■ Work to complete ■
All lines of the data shown below should be output exactly as they stand.

■ Material provided ■
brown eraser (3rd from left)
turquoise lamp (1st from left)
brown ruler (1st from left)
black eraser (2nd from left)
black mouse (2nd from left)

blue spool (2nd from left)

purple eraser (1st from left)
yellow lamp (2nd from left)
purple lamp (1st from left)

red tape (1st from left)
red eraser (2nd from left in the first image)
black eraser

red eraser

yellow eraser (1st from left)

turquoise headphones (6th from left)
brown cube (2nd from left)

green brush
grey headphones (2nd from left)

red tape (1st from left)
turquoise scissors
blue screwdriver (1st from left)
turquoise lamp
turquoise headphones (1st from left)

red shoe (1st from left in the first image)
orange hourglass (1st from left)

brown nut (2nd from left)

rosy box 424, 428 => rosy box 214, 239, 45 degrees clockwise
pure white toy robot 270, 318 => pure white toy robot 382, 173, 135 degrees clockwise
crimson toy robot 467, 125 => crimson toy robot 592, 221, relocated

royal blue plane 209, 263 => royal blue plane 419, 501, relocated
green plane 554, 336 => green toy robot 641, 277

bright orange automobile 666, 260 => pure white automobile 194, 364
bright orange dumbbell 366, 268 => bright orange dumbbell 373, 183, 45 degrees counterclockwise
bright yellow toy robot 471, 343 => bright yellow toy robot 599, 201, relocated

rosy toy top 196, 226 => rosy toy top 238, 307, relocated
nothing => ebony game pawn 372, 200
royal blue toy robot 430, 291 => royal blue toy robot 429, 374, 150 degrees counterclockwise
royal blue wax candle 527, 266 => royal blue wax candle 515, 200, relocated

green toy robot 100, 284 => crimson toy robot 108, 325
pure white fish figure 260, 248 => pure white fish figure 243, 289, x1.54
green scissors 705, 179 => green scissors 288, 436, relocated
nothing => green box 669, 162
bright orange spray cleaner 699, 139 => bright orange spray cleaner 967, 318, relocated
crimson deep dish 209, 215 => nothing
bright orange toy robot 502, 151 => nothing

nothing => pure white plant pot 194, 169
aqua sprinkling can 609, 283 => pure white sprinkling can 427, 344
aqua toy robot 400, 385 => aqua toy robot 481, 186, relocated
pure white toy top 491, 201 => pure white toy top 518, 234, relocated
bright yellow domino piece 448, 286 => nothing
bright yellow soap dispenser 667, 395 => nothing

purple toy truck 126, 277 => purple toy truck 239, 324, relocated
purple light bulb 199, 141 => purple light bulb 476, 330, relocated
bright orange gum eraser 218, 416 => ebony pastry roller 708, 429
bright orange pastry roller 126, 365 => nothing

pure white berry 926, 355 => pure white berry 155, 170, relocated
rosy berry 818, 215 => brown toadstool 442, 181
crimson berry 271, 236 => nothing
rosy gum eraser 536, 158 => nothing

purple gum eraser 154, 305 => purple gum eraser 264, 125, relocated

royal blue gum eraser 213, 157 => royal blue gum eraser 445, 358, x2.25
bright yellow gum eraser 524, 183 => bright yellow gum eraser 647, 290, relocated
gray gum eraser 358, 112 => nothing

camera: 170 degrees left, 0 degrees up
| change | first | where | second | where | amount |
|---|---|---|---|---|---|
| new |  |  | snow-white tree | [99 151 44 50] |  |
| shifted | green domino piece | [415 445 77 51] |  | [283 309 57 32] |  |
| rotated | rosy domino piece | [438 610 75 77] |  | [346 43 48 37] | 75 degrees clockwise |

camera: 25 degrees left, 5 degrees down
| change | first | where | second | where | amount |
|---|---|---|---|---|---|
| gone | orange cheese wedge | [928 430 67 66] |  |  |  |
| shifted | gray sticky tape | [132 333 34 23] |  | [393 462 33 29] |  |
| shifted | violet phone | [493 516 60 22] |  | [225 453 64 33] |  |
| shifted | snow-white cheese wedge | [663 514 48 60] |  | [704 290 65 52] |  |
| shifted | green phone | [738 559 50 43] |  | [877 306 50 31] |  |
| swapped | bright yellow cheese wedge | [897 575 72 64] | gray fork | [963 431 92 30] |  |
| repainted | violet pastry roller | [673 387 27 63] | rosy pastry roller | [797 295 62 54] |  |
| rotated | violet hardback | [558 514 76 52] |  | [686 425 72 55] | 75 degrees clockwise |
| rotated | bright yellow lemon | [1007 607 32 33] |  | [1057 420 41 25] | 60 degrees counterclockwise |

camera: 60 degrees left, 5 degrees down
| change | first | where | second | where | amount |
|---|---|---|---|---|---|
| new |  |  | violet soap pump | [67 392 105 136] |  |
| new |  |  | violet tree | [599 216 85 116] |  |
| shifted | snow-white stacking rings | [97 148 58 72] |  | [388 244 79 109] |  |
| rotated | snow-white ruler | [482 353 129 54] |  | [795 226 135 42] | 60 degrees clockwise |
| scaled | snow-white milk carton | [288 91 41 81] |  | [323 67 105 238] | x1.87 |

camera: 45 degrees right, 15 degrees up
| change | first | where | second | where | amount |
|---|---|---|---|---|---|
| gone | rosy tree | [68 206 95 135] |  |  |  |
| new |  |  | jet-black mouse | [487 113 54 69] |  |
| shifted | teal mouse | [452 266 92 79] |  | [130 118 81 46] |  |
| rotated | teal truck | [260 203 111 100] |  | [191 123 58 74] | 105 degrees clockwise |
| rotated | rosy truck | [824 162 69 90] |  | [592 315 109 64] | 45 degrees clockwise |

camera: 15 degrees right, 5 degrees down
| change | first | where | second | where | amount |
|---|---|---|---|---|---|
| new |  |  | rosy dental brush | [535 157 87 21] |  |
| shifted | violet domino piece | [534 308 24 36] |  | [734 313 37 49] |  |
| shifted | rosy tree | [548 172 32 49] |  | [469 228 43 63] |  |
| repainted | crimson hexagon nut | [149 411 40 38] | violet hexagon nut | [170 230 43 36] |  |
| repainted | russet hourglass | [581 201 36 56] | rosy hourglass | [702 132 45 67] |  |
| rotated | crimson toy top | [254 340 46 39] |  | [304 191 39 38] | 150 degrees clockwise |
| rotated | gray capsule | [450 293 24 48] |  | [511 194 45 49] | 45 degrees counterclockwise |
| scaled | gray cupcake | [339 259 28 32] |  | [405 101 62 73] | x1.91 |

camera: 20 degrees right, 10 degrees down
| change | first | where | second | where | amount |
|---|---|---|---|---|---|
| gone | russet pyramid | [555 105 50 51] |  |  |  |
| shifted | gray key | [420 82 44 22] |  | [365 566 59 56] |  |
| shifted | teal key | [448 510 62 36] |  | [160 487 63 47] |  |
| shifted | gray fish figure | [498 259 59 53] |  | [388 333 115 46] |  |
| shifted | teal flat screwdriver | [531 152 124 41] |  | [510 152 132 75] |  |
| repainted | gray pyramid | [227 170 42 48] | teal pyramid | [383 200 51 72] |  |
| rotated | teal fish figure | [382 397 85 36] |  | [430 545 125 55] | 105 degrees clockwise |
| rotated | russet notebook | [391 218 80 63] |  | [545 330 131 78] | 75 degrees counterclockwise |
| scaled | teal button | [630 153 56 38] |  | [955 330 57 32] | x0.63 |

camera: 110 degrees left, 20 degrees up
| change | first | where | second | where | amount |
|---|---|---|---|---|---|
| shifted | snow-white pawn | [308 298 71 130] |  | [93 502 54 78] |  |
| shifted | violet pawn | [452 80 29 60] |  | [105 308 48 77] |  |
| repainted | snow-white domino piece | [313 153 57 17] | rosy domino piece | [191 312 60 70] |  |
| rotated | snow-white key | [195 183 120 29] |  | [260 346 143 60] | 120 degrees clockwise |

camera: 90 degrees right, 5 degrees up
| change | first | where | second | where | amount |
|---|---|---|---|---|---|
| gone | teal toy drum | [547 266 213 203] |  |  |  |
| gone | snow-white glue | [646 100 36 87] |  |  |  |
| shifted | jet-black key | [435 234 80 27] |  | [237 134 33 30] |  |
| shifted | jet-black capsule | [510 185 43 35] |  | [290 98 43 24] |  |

■ Completed exercise ■
brown eraser (3rd from left)
turquoise lamp (1st from left)
brown ruler (1st from left)
black eraser (2nd from left)
black mouse (2nd from left)

blue spool (2nd from left)

purple eraser (1st from left)
yellow lamp (2nd from left)
purple lamp (1st from left)

red tape (1st from left)
red eraser (2nd from left in the first image)
black eraser

red eraser

yellow eraser (1st from left)

turquoise headphones (6th from left)
brown cube (2nd from left)

green brush
grey headphones (2nd from left)

red tape (1st from left)
turquoise scissors
blue screwdriver (1st from left)
turquoise lamp
turquoise headphones (1st from left)

red shoe (1st from left in the first image)
orange hourglass (1st from left)

brown nut (2nd from left)

rosy box 424, 428 => rosy box 214, 239, 45 degrees clockwise
pure white toy robot 270, 318 => pure white toy robot 382, 173, 135 degrees clockwise
crimson toy robot 467, 125 => crimson toy robot 592, 221, relocated

royal blue plane 209, 263 => royal blue plane 419, 501, relocated
green plane 554, 336 => green toy robot 641, 277

bright orange automobile 666, 260 => pure white automobile 194, 364
bright orange dumbbell 366, 268 => bright orange dumbbell 373, 183, 45 degrees counterclockwise
bright yellow toy robot 471, 343 => bright yellow toy robot 599, 201, relocated

rosy toy top 196, 226 => rosy toy top 238, 307, relocated
nothing => ebony game pawn 372, 200
royal blue toy robot 430, 291 => royal blue toy robot 429, 374, 150 degrees counterclockwise
royal blue wax candle 527, 266 => royal blue wax candle 515, 200, relocated

green toy robot 100, 284 => crimson toy robot 108, 325
pure white fish figure 260, 248 => pure white fish figure 243, 289, x1.54
green scissors 705, 179 => green scissors 288, 436, relocated
nothing => green box 669, 162
bright orange spray cleaner 699, 139 => bright orange spray cleaner 967, 318, relocated
crimson deep dish 209, 215 => nothing
bright orange toy robot 502, 151 => nothing

nothing => pure white plant pot 194, 169
aqua sprinkling can 609, 283 => pure white sprinkling can 427, 344
aqua toy robot 400, 385 => aqua toy robot 481, 186, relocated
pure white toy top 491, 201 => pure white toy top 518, 234, relocated
bright yellow domino piece 448, 286 => nothing
bright yellow soap dispenser 667, 395 => nothing

purple toy truck 126, 277 => purple toy truck 239, 324, relocated
purple light bulb 199, 141 => purple light bulb 476, 330, relocated
bright orange gum eraser 218, 416 => ebony pastry roller 708, 429
bright orange pastry roller 126, 365 => nothing

pure white berry 926, 355 => pure white berry 155, 170, relocated
rosy berry 818, 215 => brown toadstool 442, 181
crimson berry 271, 236 => nothing
rosy gum eraser 536, 158 => nothing

purple gum eraser 154, 305 => purple gum eraser 264, 125, relocated

royal blue gum eraser 213, 157 => royal blue gum eraser 445, 358, x2.25
bright yellow gum eraser 524, 183 => bright yellow gum eraser 647, 290, relocated
gray gum eraser 358, 112 => nothing

camera: 170 degrees left, 0 degrees up
| change | first | where | second | where | amount |
|---|---|---|---|---|---|
| new |  |  | snow-white tree | [99 151 44 50] |  |
| shifted | green domino piece | [415 445 77 51] |  | [283 309 57 32] |  |
| rotated | rosy domino piece | [438 610 75 77] |  | [346 43 48 37] | 75 degrees clockwise |

camera: 25 degrees left, 5 degrees down
| change | first | where | second | where | amount |
|---|---|---|---|---|---|
| gone | orange cheese wedge | [928 430 67 66] |  |  |  |
| shifted | gray sticky tape | [132 333 34 23] |  | [393 462 33 29] |  |
| shifted | violet phone | [493 516 60 22] |  | [225 453 64 33] |  |
| shifted | snow-white cheese wedge | [663 514 48 60] |  | [704 290 65 52] |  |
| shifted | green phone | [738 559 50 43] |  | [877 306 50 31] |  |
| swapped | bright yellow cheese wedge | [897 575 72 64] | gray fork | [963 431 92 30] |  |
| repainted | violet pastry roller | [673 387 27 63] | rosy pastry roller | [797 295 62 54] |  |
| rotated | violet hardback | [558 514 76 52] |  | [686 425 72 55] | 75 degrees clockwise |
| rotated | bright yellow lemon | [1007 607 32 33] |  | [1057 420 41 25] | 60 degrees counterclockwise |

camera: 60 degrees left, 5 degrees down
| change | first | where | second | where | amount |
|---|---|---|---|---|---|
| new |  |  | violet soap pump | [67 392 105 136] |  |
| new |  |  | violet tree | [599 216 85 116] |  |
| shifted | snow-white stacking rings | [97 148 58 72] |  | [388 244 79 109] |  |
| rotated | snow-white ruler | [482 353 129 54] |  | [795 226 135 42] | 60 degrees clockwise |
| scaled | snow-white milk carton | [288 91 41 81] |  | [323 67 105 238] | x1.87 |

camera: 45 degrees right, 15 degrees up
| change | first | where | second | where | amount |
|---|---|---|---|---|---|
| gone | rosy tree | [68 206 95 135] |  |  |  |
| new |  |  | jet-black mouse | [487 113 54 69] |  |
| shifted | teal mouse | [452 266 92 79] |  | [130 118 81 46] |  |
| rotated | teal truck | [260 203 111 100] |  | [191 123 58 74] | 105 degrees clockwise |
| rotated | rosy truck | [824 162 69 90] |  | [592 315 109 64] | 45 degrees clockwise |

camera: 15 degrees right, 5 degrees down
| change | first | where | second | where | amount |
|---|---|---|---|---|---|
| new |  |  | rosy dental brush | [535 157 87 21] |  |
| shifted | violet domino piece | [534 308 24 36] |  | [734 313 37 49] |  |
| shifted | rosy tree | [548 172 32 49] |  | [469 228 43 63] |  |
| repainted | crimson hexagon nut | [149 411 40 38] | violet hexagon nut | [170 230 43 36] |  |
| repainted | russet hourglass | [581 201 36 56] | rosy hourglass | [702 132 45 67] |  |
| rotated | crimson toy top | [254 340 46 39] |  | [304 191 39 38] | 150 degrees clockwise |
| rotated | gray capsule | [450 293 24 48] |  | [511 194 45 49] | 45 degrees counterclockwise |
| scaled | gray cupcake | [339 259 28 32] |  | [405 101 62 73] | x1.91 |

camera: 20 degrees right, 10 degrees down
| change | first | where | second | where | amount |
|---|---|---|---|---|---|
| gone | russet pyramid | [555 105 50 51] |  |  |  |
| shifted | gray key | [420 82 44 22] |  | [365 566 59 56] |  |
| shifted | teal key | [448 510 62 36] |  | [160 487 63 47] |  |
| shifted | gray fish figure | [498 259 59 53] |  | [388 333 115 46] |  |
| shifted | teal flat screwdriver | [531 152 124 41] |  | [510 152 132 75] |  |
| repainted | gray pyramid | [227 170 42 48] | teal pyramid | [383 200 51 72] |  |
| rotated | teal fish figure | [382 397 85 36] |  | [430 545 125 55] | 105 degrees clockwise |
| rotated | russet notebook | [391 218 80 63] |  | [545 330 131 78] | 75 degrees counterclockwise |
| scaled | teal button | [630 153 56 38] |  | [955 330 57 32] | x0.63 |

camera: 110 degrees left, 20 degrees up
| change | first | where | second | where | amount |
|---|---|---|---|---|---|
| shifted | snow-white pawn | [308 298 71 130] |  | [93 502 54 78] |  |
| shifted | violet pawn | [452 80 29 60] |  | [105 308 48 77] |  |
| repainted | snow-white domino piece | [313 153 57 17] | rosy domino piece | [191 312 60 70] |  |
| rotated | snow-white key | [195 183 120 29] |  | [260 346 143 60] | 120 degrees clockwise |

camera: 90 degrees right, 5 degrees up
| change | first | where | second | where | amount |
|---|---|---|---|---|---|
| gone | teal toy drum | [547 266 213 203] |  |  |  |
| gone | snow-white glue | [646 100 36 87] |  |  |  |
| shifted | jet-black key | [435 234 80 27] |  | [237 134 33 30] |  |
| shifted | jet-black capsule | [510 185 43 35] |  | [290 98 43 24] |  |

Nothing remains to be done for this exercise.